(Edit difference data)
>>>>>
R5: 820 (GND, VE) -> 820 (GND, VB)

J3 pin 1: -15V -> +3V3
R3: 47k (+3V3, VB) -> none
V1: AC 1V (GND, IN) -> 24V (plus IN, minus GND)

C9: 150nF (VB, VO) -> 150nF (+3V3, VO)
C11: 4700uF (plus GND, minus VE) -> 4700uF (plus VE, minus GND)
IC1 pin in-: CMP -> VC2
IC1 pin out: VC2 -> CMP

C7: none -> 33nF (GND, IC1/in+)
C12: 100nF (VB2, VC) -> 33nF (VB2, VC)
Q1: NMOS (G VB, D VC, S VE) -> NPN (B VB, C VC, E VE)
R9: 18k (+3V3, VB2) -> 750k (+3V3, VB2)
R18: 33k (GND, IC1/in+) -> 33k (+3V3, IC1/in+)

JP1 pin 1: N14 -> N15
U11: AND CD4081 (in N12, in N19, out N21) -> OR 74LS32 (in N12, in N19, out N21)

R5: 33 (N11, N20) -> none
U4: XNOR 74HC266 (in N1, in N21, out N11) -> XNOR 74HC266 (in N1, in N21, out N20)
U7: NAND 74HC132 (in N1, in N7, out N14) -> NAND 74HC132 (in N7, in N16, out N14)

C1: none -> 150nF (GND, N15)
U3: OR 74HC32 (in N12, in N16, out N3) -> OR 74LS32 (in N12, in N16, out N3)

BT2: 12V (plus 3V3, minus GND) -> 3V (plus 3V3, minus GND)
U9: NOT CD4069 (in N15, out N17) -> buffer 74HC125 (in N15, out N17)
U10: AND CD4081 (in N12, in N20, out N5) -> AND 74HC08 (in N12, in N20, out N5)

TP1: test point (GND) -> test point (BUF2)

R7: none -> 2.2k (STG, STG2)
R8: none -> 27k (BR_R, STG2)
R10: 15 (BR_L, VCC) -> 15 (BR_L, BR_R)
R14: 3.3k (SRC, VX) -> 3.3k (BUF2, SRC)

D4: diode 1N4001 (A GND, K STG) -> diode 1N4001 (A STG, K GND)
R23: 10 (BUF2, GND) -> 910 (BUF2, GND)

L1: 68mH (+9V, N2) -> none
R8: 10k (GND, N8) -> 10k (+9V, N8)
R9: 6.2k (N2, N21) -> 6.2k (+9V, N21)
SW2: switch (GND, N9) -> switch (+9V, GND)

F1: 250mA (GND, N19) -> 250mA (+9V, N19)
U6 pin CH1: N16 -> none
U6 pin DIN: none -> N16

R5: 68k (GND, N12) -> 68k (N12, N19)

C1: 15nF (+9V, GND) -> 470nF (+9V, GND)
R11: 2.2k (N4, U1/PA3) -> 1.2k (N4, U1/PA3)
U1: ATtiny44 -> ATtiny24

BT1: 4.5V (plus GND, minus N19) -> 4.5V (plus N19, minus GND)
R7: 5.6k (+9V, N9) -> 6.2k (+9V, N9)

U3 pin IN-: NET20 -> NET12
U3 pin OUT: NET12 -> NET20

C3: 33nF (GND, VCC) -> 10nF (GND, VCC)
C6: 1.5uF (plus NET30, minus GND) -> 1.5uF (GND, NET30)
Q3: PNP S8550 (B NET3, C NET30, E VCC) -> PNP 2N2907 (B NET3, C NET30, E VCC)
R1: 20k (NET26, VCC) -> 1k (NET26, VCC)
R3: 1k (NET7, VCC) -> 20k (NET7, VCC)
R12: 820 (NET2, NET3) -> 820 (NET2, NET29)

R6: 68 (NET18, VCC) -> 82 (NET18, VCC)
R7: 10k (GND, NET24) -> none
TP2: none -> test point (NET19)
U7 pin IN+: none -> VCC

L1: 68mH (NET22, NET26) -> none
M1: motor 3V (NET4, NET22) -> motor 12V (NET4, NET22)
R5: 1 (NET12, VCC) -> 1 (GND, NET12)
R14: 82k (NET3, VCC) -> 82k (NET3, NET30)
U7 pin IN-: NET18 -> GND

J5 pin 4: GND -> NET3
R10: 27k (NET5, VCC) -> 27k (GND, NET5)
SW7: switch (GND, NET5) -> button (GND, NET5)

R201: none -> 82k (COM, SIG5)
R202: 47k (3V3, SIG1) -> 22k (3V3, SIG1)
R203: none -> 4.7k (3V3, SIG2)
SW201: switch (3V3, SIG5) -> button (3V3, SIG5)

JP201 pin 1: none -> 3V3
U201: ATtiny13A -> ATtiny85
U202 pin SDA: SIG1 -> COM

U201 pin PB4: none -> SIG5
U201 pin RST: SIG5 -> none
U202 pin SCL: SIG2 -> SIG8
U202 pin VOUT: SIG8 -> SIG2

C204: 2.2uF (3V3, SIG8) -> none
<<<<<
Work to complete: Repeat each entry exactly as it was given.

Written response:
R5: 820 (GND, VE) -> 820 (GND, VB)

J3 pin 1: -15V -> +3V3
R3: 47k (+3V3, VB) -> none
V1: AC 1V (GND, IN) -> 24V (plus IN, minus GND)

C9: 150nF (VB, VO) -> 150nF (+3V3, VO)
C11: 4700uF (plus GND, minus VE) -> 4700uF (plus VE, minus GND)
IC1 pin in-: CMP -> VC2
IC1 pin out: VC2 -> CMP

C7: none -> 33nF (GND, IC1/in+)
C12: 100nF (VB2, VC) -> 33nF (VB2, VC)
Q1: NMOS (G VB, D VC, S VE) -> NPN (B VB, C VC, E VE)
R9: 18k (+3V3, VB2) -> 750k (+3V3, VB2)
R18: 33k (GND, IC1/in+) -> 33k (+3V3, IC1/in+)

JP1 pin 1: N14 -> N15
U11: AND CD4081 (in N12, in N19, out N21) -> OR 74LS32 (in N12, in N19, out N21)

R5: 33 (N11, N20) -> none
U4: XNOR 74HC266 (in N1, in N21, out N11) -> XNOR 74HC266 (in N1, in N21, out N20)
U7: NAND 74HC132 (in N1, in N7, out N14) -> NAND 74HC132 (in N7, in N16, out N14)

C1: none -> 150nF (GND, N15)
U3: OR 74HC32 (in N12, in N16, out N3) -> OR 74LS32 (in N12, in N16, out N3)

BT2: 12V (plus 3V3, minus GND) -> 3V (plus 3V3, minus GND)
U9: NOT CD4069 (in N15, out N17) -> buffer 74HC125 (in N15, out N17)
U10: AND CD4081 (in N12, in N20, out N5) -> AND 74HC08 (in N12, in N20, out N5)

TP1: test point (GND) -> test point (BUF2)

R7: none -> 2.2k (STG, STG2)
R8: none -> 27k (BR_R, STG2)
R10: 15 (BR_L, VCC) -> 15 (BR_L, BR_R)
R14: 3.3k (SRC, VX) -> 3.3k (BUF2, SRC)

D4: diode 1N4001 (A GND, K STG) -> diode 1N4001 (A STG, K GND)
R23: 10 (BUF2, GND) -> 910 (BUF2, GND)

L1: 68mH (+9V, N2) -> none
R8: 10k (GND, N8) -> 10k (+9V, N8)
R9: 6.2k (N2, N21) -> 6.2k (+9V, N21)
SW2: switch (GND, N9) -> switch (+9V, GND)

F1: 250mA (GND, N19) -> 250mA (+9V, N19)
U6 pin CH1: N16 -> none
U6 pin DIN: none -> N16

R5: 68k (GND, N12) -> 68k (N12, N19)

C1: 15nF (+9V, GND) -> 470nF (+9V, GND)
R11: 2.2k (N4, U1/PA3) -> 1.2k (N4, U1/PA3)
U1: ATtiny44 -> ATtiny24

BT1: 4.5V (plus GND, minus N19) -> 4.5V (plus N19, minus GND)
R7: 5.6k (+9V, N9) -> 6.2k (+9V, N9)

U3 pin IN-: NET20 -> NET12
U3 pin OUT: NET12 -> NET20

C3: 33nF (GND, VCC) -> 10nF (GND, VCC)
C6: 1.5uF (plus NET30, minus GND) -> 1.5uF (GND, NET30)
Q3: PNP S8550 (B NET3, C NET30, E VCC) -> PNP 2N2907 (B NET3, C NET30, E VCC)
R1: 20k (NET26, VCC) -> 1k (NET26, VCC)
R3: 1k (NET7, VCC) -> 20k (NET7, VCC)
R12: 820 (NET2, NET3) -> 820 (NET2, NET29)

R6: 68 (NET18, VCC) -> 82 (NET18, VCC)
R7: 10k (GND, NET24) -> none
TP2: none -> test point (NET19)
U7 pin IN+: none -> VCC

L1: 68mH (NET22, NET26) -> none
M1: motor 3V (NET4, NET22) -> motor 12V (NET4, NET22)
R5: 1 (NET12, VCC) -> 1 (GND, NET12)
R14: 82k (NET3, VCC) -> 82k (NET3, NET30)
U7 pin IN-: NET18 -> GND

J5 pin 4: GND -> NET3
R10: 27k (NET5, VCC) -> 27k (GND, NET5)
SW7: switch (GND, NET5) -> button (GND, NET5)

R201: none -> 82k (COM, SIG5)
R202: 47k (3V3, SIG1) -> 22k (3V3, SIG1)
R203: none -> 4.7k (3V3, SIG2)
SW201: switch (3V3, SIG5) -> button (3V3, SIG5)

JP201 pin 1: none -> 3V3
U201: ATtiny13A -> ATtiny85
U202 pin SDA: SIG1 -> COM

U201 pin PB4: none -> SIG5
U201 pin RST: SIG5 -> none
U202 pin SCL: SIG2 -> SIG8
U202 pin VOUT: SIG8 -> SIG2

C204: 2.2uF (3V3, SIG8) -> none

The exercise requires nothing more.